Requirement. In the listing below, pick out lines with "orange".

• • •

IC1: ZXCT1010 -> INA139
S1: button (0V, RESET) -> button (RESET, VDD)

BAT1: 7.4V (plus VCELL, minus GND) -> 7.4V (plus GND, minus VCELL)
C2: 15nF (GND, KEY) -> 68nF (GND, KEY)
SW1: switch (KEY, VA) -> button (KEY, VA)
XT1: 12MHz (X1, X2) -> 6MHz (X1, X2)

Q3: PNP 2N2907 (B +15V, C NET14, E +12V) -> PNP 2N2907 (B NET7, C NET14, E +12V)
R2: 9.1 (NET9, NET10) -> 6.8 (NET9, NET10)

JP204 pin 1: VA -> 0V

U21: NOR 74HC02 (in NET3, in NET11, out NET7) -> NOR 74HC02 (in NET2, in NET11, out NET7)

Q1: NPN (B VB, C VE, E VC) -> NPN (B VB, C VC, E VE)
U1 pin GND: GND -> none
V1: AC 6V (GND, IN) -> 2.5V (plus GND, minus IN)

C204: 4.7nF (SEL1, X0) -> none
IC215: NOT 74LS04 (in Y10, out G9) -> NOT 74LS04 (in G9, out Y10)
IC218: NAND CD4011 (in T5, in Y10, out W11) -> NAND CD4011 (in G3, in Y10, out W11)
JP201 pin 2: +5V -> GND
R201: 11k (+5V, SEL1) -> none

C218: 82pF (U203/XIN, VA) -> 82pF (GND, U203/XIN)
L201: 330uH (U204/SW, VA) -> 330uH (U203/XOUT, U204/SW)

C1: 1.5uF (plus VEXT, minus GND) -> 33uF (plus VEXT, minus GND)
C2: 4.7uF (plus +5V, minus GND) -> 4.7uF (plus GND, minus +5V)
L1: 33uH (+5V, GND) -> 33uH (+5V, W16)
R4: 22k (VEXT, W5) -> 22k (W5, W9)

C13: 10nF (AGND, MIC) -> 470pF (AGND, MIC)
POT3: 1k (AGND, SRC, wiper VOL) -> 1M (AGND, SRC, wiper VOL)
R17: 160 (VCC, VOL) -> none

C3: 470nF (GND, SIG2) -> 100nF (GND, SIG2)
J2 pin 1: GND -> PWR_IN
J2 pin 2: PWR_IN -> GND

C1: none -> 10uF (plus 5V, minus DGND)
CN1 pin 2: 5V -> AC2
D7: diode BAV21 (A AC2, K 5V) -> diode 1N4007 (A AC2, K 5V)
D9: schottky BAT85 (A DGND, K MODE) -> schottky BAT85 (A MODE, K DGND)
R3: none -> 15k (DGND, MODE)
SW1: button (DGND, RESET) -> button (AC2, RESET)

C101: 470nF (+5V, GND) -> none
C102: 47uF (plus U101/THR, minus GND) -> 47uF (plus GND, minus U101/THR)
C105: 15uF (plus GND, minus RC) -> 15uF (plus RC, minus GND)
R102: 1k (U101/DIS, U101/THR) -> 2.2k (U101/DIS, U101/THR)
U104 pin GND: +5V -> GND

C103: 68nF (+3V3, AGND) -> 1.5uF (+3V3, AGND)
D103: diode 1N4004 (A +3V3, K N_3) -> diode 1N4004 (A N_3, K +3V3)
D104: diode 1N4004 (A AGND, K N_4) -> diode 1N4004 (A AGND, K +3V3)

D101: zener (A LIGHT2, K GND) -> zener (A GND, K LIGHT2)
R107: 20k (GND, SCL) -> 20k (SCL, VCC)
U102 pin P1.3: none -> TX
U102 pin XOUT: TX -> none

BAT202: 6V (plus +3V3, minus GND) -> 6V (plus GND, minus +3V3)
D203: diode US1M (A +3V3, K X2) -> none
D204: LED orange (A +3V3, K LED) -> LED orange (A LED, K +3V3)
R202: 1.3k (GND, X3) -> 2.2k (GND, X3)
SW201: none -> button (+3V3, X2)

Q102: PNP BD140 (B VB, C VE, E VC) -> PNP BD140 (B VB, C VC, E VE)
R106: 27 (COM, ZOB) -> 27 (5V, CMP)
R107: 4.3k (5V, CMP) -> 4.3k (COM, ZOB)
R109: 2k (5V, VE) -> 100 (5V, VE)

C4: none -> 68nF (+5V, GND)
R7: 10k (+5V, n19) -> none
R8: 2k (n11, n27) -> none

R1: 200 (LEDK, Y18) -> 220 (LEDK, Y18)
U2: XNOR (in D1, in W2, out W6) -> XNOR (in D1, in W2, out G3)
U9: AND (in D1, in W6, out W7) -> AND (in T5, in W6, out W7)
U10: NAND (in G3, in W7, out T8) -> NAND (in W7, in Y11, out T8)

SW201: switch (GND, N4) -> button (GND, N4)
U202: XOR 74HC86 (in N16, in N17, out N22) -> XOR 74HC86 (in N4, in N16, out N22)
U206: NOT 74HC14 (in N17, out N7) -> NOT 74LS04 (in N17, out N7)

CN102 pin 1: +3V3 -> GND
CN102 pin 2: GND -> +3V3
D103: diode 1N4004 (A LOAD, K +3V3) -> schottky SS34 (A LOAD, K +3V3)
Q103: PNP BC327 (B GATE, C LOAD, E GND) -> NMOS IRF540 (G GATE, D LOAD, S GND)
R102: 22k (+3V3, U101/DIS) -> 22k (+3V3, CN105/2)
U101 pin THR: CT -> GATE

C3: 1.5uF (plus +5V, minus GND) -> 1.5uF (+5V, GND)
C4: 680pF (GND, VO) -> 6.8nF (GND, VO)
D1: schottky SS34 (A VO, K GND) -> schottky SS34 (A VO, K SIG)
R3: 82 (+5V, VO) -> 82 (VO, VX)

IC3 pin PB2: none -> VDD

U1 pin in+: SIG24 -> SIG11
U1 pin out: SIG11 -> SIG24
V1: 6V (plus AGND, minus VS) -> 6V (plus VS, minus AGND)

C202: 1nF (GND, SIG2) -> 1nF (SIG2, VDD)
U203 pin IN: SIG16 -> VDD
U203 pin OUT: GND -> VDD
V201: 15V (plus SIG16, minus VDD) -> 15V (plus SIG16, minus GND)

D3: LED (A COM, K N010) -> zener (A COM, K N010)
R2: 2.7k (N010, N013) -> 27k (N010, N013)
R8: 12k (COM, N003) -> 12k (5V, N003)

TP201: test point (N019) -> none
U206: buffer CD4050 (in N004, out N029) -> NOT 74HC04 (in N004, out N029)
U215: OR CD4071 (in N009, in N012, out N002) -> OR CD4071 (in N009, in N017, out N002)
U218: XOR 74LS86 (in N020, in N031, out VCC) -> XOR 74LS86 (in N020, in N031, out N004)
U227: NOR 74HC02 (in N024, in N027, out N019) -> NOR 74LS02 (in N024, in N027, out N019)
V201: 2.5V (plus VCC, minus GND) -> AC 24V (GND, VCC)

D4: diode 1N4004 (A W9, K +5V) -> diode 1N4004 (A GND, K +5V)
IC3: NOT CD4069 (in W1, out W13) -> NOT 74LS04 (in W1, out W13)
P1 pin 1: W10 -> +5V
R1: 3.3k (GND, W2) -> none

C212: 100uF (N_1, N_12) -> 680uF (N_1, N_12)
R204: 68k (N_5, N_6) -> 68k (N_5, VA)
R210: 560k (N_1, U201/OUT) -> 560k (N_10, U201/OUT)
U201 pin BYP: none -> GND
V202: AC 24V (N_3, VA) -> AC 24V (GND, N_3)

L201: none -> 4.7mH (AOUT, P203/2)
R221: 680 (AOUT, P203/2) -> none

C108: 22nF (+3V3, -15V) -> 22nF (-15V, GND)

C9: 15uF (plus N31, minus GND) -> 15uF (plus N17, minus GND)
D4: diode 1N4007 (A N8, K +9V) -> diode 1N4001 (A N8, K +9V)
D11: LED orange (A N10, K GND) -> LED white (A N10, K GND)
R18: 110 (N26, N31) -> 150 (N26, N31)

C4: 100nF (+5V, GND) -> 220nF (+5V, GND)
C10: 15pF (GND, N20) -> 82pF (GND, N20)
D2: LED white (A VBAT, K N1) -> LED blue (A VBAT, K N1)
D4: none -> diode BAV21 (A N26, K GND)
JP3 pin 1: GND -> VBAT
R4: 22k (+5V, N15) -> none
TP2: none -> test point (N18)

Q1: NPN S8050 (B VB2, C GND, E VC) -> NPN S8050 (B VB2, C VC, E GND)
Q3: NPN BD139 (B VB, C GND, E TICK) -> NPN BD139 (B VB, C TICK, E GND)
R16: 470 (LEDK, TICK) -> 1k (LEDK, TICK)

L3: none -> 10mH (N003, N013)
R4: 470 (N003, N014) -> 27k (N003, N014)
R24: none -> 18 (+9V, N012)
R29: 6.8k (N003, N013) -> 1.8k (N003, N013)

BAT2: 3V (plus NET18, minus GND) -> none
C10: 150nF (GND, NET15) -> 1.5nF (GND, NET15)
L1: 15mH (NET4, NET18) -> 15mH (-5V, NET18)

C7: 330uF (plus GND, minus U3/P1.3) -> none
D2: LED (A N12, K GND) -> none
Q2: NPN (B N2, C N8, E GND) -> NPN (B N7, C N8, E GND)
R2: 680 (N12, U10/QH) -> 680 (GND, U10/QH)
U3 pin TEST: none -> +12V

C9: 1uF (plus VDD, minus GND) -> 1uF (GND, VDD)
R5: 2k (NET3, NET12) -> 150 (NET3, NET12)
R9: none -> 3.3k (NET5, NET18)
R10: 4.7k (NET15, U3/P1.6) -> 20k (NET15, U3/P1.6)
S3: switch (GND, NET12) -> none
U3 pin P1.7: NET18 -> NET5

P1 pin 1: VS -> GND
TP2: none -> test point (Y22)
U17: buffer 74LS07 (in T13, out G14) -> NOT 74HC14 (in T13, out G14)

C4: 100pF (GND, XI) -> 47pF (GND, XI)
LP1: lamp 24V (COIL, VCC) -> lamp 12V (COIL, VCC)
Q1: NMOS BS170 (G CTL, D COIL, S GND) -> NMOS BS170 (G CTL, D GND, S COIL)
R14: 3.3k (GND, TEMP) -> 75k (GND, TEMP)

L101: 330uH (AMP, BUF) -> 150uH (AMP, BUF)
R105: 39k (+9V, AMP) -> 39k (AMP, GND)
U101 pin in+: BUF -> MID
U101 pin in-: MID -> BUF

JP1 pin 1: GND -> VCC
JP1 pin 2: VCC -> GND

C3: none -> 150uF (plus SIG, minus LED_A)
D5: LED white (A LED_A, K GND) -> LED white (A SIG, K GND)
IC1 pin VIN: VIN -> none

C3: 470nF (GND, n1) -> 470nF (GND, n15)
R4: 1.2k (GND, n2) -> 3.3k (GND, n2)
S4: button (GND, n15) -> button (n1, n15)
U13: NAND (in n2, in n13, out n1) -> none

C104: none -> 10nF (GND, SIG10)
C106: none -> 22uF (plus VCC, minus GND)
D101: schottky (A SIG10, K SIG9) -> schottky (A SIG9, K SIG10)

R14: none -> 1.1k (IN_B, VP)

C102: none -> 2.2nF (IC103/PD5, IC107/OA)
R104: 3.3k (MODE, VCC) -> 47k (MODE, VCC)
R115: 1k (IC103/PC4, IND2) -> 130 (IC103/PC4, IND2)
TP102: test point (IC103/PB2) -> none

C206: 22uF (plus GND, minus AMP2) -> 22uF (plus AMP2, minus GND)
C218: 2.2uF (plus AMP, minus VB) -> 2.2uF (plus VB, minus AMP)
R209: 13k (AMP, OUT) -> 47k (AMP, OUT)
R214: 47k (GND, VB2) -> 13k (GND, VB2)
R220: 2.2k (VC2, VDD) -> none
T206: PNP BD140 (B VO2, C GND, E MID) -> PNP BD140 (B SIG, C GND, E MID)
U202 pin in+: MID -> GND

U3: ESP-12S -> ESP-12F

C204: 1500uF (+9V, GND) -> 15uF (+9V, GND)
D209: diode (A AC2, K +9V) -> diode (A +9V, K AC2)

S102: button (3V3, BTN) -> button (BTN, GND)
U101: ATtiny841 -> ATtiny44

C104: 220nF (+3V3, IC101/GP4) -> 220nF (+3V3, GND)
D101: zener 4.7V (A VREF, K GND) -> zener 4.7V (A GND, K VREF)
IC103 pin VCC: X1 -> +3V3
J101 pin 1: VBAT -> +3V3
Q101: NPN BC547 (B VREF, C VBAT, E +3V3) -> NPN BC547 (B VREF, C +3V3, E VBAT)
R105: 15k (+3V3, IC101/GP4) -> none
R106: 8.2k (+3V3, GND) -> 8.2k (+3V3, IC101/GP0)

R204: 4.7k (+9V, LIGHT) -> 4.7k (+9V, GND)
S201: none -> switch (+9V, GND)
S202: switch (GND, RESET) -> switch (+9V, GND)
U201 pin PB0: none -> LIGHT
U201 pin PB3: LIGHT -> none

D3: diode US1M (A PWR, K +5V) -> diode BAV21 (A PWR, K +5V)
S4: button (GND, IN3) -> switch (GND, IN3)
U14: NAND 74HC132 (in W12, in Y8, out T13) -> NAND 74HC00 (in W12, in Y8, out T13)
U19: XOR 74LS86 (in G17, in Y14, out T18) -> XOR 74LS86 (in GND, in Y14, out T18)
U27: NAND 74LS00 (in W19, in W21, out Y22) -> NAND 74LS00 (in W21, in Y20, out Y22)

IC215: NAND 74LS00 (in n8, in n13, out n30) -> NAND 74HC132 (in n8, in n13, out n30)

• • •

Response to the task.
D204: LED orange (A +3V3, K LED) -> LED orange (A LED, K +3V3)
D11: LED orange (A N10, K GND) -> LED white (A N10, K GND)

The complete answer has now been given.